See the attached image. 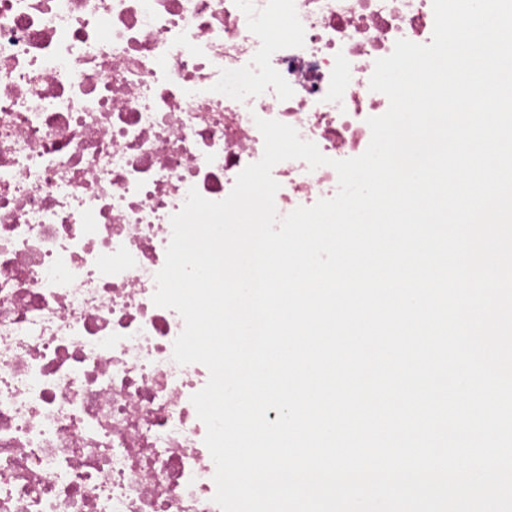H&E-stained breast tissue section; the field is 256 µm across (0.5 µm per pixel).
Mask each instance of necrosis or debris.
Segmentation results:
<instances>
[{
  "label": "necrosis or debris",
  "mask_w": 512,
  "mask_h": 512,
  "mask_svg": "<svg viewBox=\"0 0 512 512\" xmlns=\"http://www.w3.org/2000/svg\"><path fill=\"white\" fill-rule=\"evenodd\" d=\"M433 0H0V512H221L209 379L154 305L170 218L260 160L256 118L362 154ZM278 215L338 176L286 160Z\"/></svg>",
  "instance_id": "1"
}]
</instances>
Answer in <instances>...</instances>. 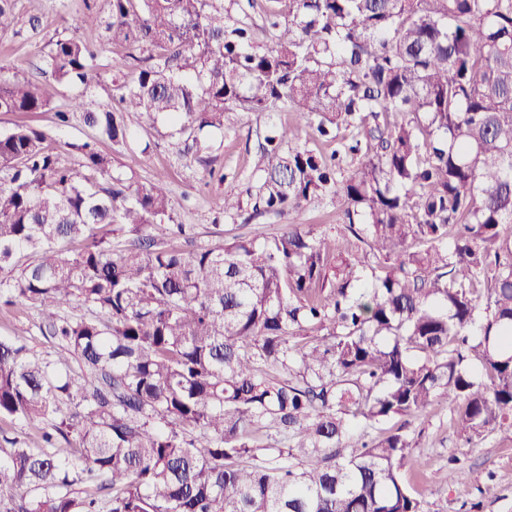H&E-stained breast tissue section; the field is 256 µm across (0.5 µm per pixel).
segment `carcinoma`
I'll list each match as a JSON object with an SVG mask.
<instances>
[{
    "mask_svg": "<svg viewBox=\"0 0 512 512\" xmlns=\"http://www.w3.org/2000/svg\"><path fill=\"white\" fill-rule=\"evenodd\" d=\"M262 1L265 50L224 0H107L103 19L85 0L81 24L135 65L118 105L78 94L57 116L124 148L125 113L165 115L178 158L203 161L225 113L284 108L294 123L256 152L253 214L338 196L368 250L299 222L170 248L148 233L186 231L167 172L128 176L95 140L0 134V300L36 309L59 345L50 358L0 338V421L37 432L0 447V512H429L403 427L369 429L445 403L470 442L512 417V0L240 10ZM16 2L0 0V35ZM47 47L59 82L91 84L95 46ZM48 106L37 83L0 77V112ZM381 112L404 118L379 150L338 138ZM306 129L336 149L290 147Z\"/></svg>",
    "mask_w": 512,
    "mask_h": 512,
    "instance_id": "1",
    "label": "carcinoma"
}]
</instances>
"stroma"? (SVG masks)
<instances>
[{
  "instance_id": "stroma-1",
  "label": "stroma",
  "mask_w": 512,
  "mask_h": 512,
  "mask_svg": "<svg viewBox=\"0 0 512 512\" xmlns=\"http://www.w3.org/2000/svg\"><path fill=\"white\" fill-rule=\"evenodd\" d=\"M84 10V0H17L20 33L0 40V76L38 80L49 105L42 112H0V133L25 124L48 133L55 146L91 137V129L79 117H71L67 126H59L57 112L76 90L59 83L42 62L49 39L58 35H74L97 46L95 79L86 102L93 109L111 100L116 93L112 79L116 71L124 69L126 51L105 44L103 29L80 27ZM32 15L41 19V27L35 32L27 27ZM292 121V113L280 108L228 113L223 131L213 135L217 149L208 166L195 161L178 162L166 136V124L147 122L134 113L126 116L134 133L129 147L115 149L106 139L99 140L98 146L103 152L117 154L125 173L147 178L154 172L168 171L169 189L176 203L175 221L192 227L191 237L177 240V247H211L234 236L261 240L278 234L284 225L299 221L316 237L335 241L352 252L364 250V243L347 229L340 201L332 197L312 200L299 216L288 211L253 215V202L247 194L257 183L253 167L256 151L272 126H285ZM211 167L223 170V181L209 179L207 170ZM228 192L244 197L240 214H224L222 204ZM37 324L38 314L29 306L19 303L0 308V337L22 332L30 336V345L36 352L56 355V344L39 333ZM406 432L413 448L411 481L429 502L431 512H512L511 424H503L468 443L452 426L449 408L439 405L422 416L409 418ZM463 475L472 487L467 500L456 492Z\"/></svg>"
}]
</instances>
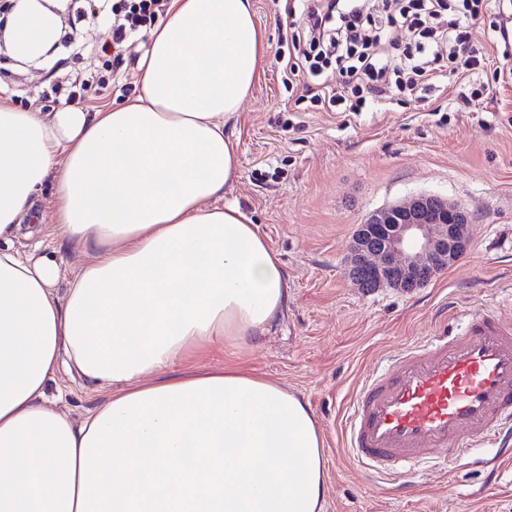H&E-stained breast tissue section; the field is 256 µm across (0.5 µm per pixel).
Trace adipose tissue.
<instances>
[{
	"instance_id": "adipose-tissue-1",
	"label": "adipose tissue",
	"mask_w": 512,
	"mask_h": 512,
	"mask_svg": "<svg viewBox=\"0 0 512 512\" xmlns=\"http://www.w3.org/2000/svg\"><path fill=\"white\" fill-rule=\"evenodd\" d=\"M8 34L32 60L61 30L18 0ZM265 54L253 0H170L128 103L0 100V512H324L302 396L234 364L164 376L219 339L243 351L288 308L278 256L224 201L239 167L224 128ZM48 182L58 245L21 254ZM66 251L82 257L68 273ZM62 369L102 395L81 419L48 404Z\"/></svg>"
}]
</instances>
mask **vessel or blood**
<instances>
[{
	"label": "vessel or blood",
	"mask_w": 512,
	"mask_h": 512,
	"mask_svg": "<svg viewBox=\"0 0 512 512\" xmlns=\"http://www.w3.org/2000/svg\"><path fill=\"white\" fill-rule=\"evenodd\" d=\"M459 333L407 345L363 381L346 419V445L366 472L393 476L428 449L449 461L477 444H512V320L470 310Z\"/></svg>",
	"instance_id": "1"
}]
</instances>
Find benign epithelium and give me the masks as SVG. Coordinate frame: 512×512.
<instances>
[{"label":"benign epithelium","instance_id":"1","mask_svg":"<svg viewBox=\"0 0 512 512\" xmlns=\"http://www.w3.org/2000/svg\"><path fill=\"white\" fill-rule=\"evenodd\" d=\"M469 214L431 194L382 208L358 225L350 263L378 286L412 293L470 247Z\"/></svg>","mask_w":512,"mask_h":512}]
</instances>
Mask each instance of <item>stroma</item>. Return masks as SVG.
<instances>
[{
    "label": "stroma",
    "mask_w": 512,
    "mask_h": 512,
    "mask_svg": "<svg viewBox=\"0 0 512 512\" xmlns=\"http://www.w3.org/2000/svg\"><path fill=\"white\" fill-rule=\"evenodd\" d=\"M292 0H254L268 45L260 79L231 131L239 170L224 200L259 225L288 276V312L246 354L223 343L193 354L169 370L215 371L237 360L299 392L325 436V512H512V458L481 444L454 469L436 464L413 471L408 490L370 478L346 452L345 421L364 379L410 342L435 335L451 302L461 311L512 312V42L492 22L512 29V0H485L478 46L489 59L484 75L458 73L441 81L427 100L392 101L336 112L304 94L308 74L287 77L282 59L292 47ZM61 29L72 36L55 56L21 64L0 50V97L21 112L60 110L55 91L81 84L91 73L116 70L137 86L136 61L146 40L125 43L120 57L106 52L111 31L90 15L85 0H57ZM483 102L461 97L479 83ZM434 194L467 211L471 247L453 266L414 293L379 288L367 294L348 276L358 224L380 208L419 194ZM57 410L80 418L100 395L91 385L59 373Z\"/></svg>",
    "instance_id": "stroma-1"
}]
</instances>
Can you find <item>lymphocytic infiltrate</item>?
I'll use <instances>...</instances> for the list:
<instances>
[{"mask_svg":"<svg viewBox=\"0 0 512 512\" xmlns=\"http://www.w3.org/2000/svg\"><path fill=\"white\" fill-rule=\"evenodd\" d=\"M168 0H112L109 21L112 49L150 30L167 11ZM448 0H382L381 9L370 11L361 0H298L300 34L285 64L289 73L308 69L316 82L313 100L346 103L348 111H362L368 96L383 97L398 77V90L417 92L419 80H432L444 72L483 70L485 62L473 47V27L453 19L442 21ZM404 29L414 44L404 57L388 54L382 38L388 28ZM335 63L347 79L348 93L329 92L321 75Z\"/></svg>","mask_w":512,"mask_h":512,"instance_id":"lymphocytic-infiltrate-1","label":"lymphocytic infiltrate"}]
</instances>
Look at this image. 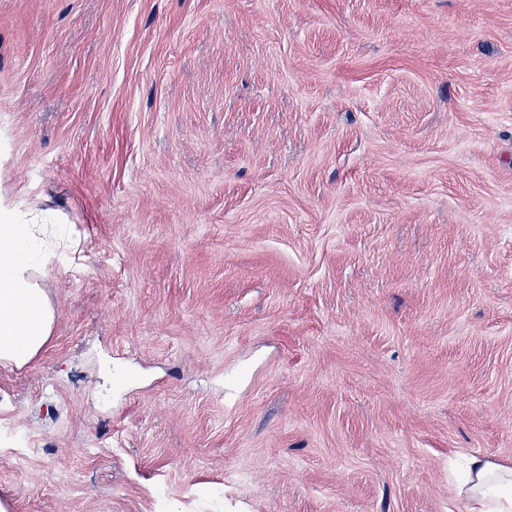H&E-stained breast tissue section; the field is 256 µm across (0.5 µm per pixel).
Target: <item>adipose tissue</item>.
Masks as SVG:
<instances>
[{
    "instance_id": "1",
    "label": "adipose tissue",
    "mask_w": 512,
    "mask_h": 512,
    "mask_svg": "<svg viewBox=\"0 0 512 512\" xmlns=\"http://www.w3.org/2000/svg\"><path fill=\"white\" fill-rule=\"evenodd\" d=\"M70 247L50 214L0 204V365L24 367L47 344L55 314L40 278ZM453 482L467 512H512V465L472 455Z\"/></svg>"
}]
</instances>
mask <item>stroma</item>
<instances>
[{"mask_svg":"<svg viewBox=\"0 0 512 512\" xmlns=\"http://www.w3.org/2000/svg\"><path fill=\"white\" fill-rule=\"evenodd\" d=\"M0 204L68 225L0 366L7 512H466L512 465V0H0ZM457 495L467 512L512 511V465L489 455H472L453 476Z\"/></svg>","mask_w":512,"mask_h":512,"instance_id":"35a3bbf8","label":"stroma"}]
</instances>
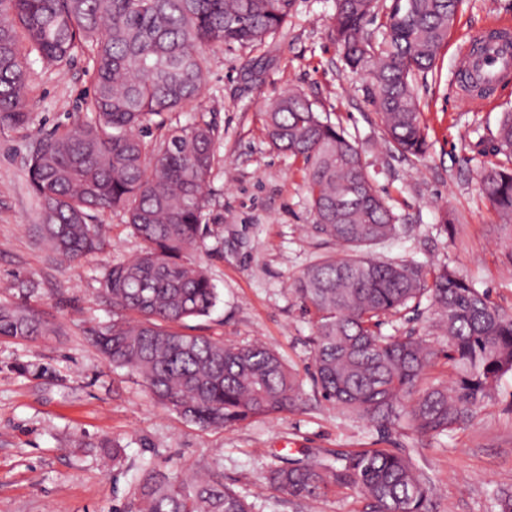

:::::

Gather from the entries above all lines that include the string "epithelium".

▸ **REPLY**:
Find benign epithelium and give me the masks as SVG. Coordinate frame: 512×512.
[{"label":"benign epithelium","instance_id":"1","mask_svg":"<svg viewBox=\"0 0 512 512\" xmlns=\"http://www.w3.org/2000/svg\"><path fill=\"white\" fill-rule=\"evenodd\" d=\"M469 214L431 194L382 208L358 225L350 263L378 286L412 293L470 247Z\"/></svg>","mask_w":512,"mask_h":512}]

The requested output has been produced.